== EXERCISE ==
Transcribe each entry exactly, without pictures.

Data entries:

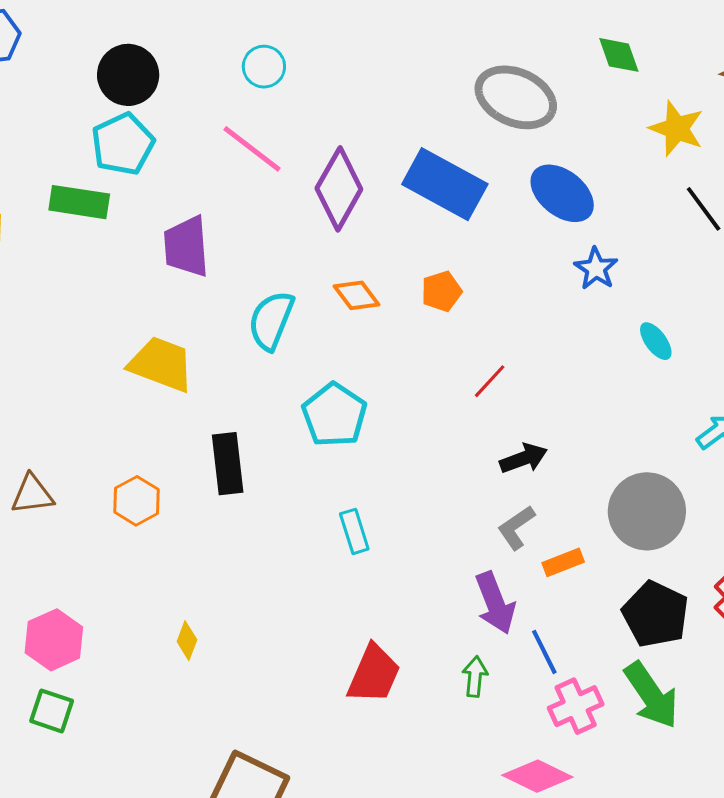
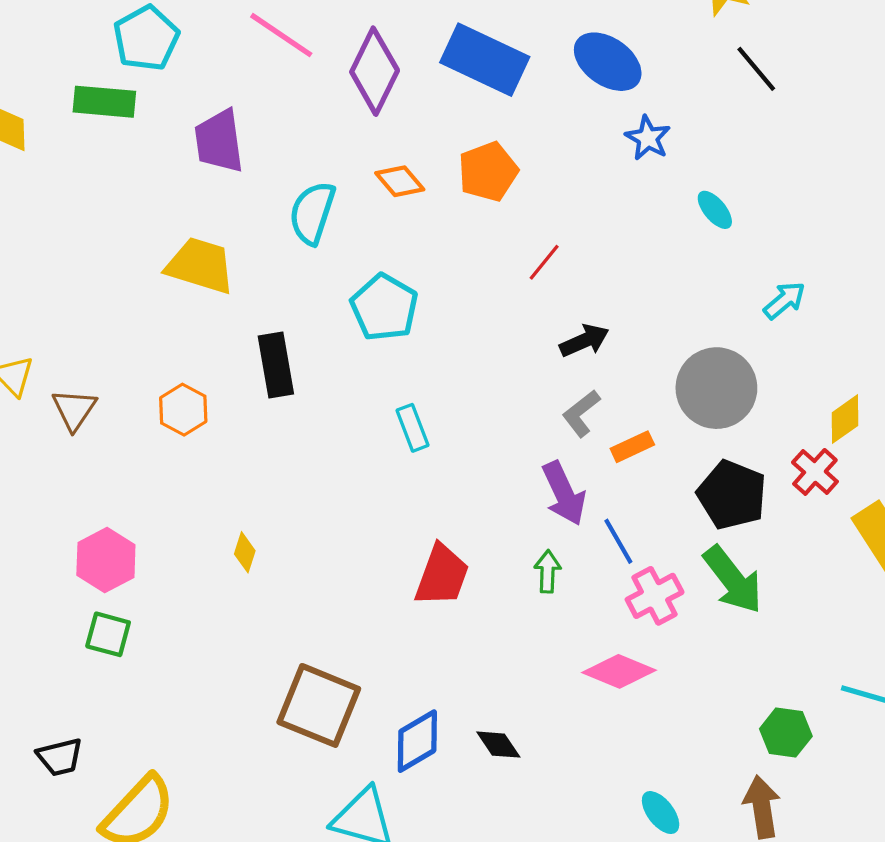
orange pentagon: (441, 291) -> (488, 172), size x1.4
brown triangle: (32, 494) -> (74, 410), turned -45

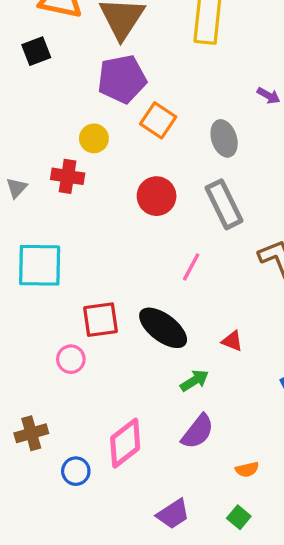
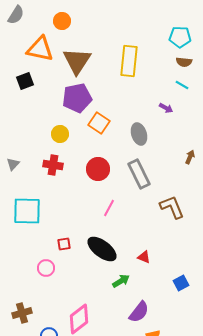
red cross: (68, 176) -> (53, 165), moved
pink line: (191, 267) -> (109, 208), moved
red square: (101, 320) -> (64, 244), size x0.6
purple semicircle: (198, 432) -> (139, 312), moved

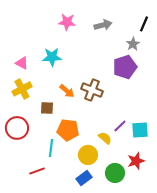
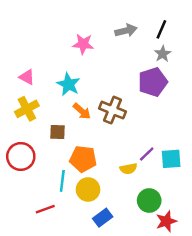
pink star: (67, 22) -> (83, 44), moved
black line: (144, 24) -> (161, 29), moved
cyan star: (52, 57) -> (68, 84), moved, turned 30
yellow semicircle: (105, 138) -> (128, 169), turned 128
yellow circle: (88, 155) -> (88, 189), moved
red star: (136, 161) -> (166, 221), moved
green circle: (115, 173) -> (149, 201), moved

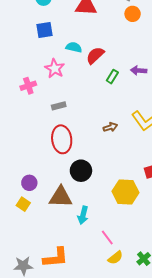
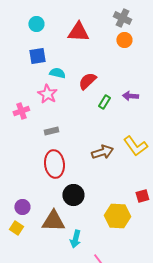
cyan semicircle: (74, 47) -> (57, 73), moved
brown arrow: (110, 127) -> (102, 152), size x1.5

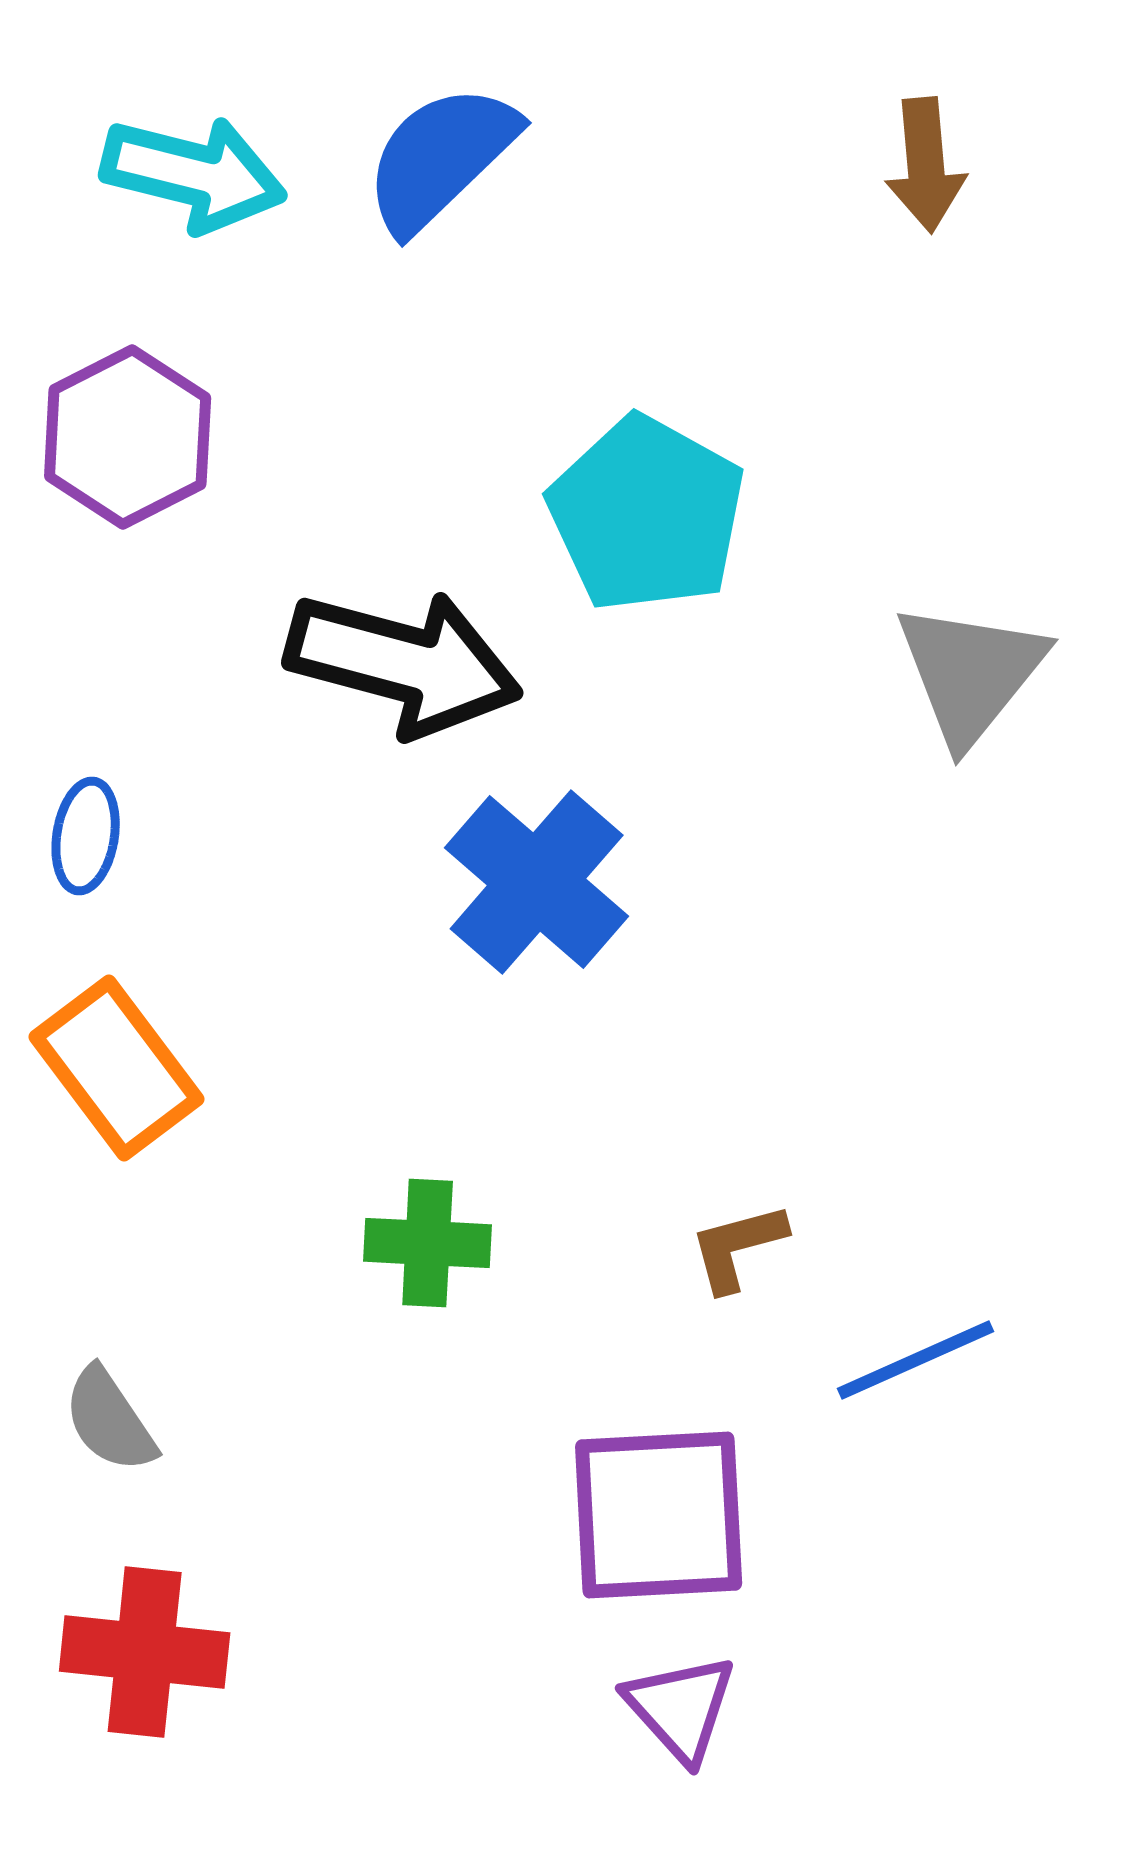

== RESPONSE AREA ==
orange pentagon: (441, 291) -> (488, 172), size x1.4
brown triangle: (32, 494) -> (74, 410), turned -45

red cross: (68, 176) -> (53, 165), moved
pink line: (191, 267) -> (109, 208), moved
red square: (101, 320) -> (64, 244), size x0.6
purple semicircle: (198, 432) -> (139, 312), moved

pink star: (67, 22) -> (83, 44), moved
black line: (144, 24) -> (161, 29), moved
cyan star: (52, 57) -> (68, 84), moved, turned 30
yellow semicircle: (105, 138) -> (128, 169), turned 128
yellow circle: (88, 155) -> (88, 189), moved
red star: (136, 161) -> (166, 221), moved
green circle: (115, 173) -> (149, 201), moved

cyan semicircle: (74, 47) -> (57, 73), moved
brown arrow: (110, 127) -> (102, 152), size x1.5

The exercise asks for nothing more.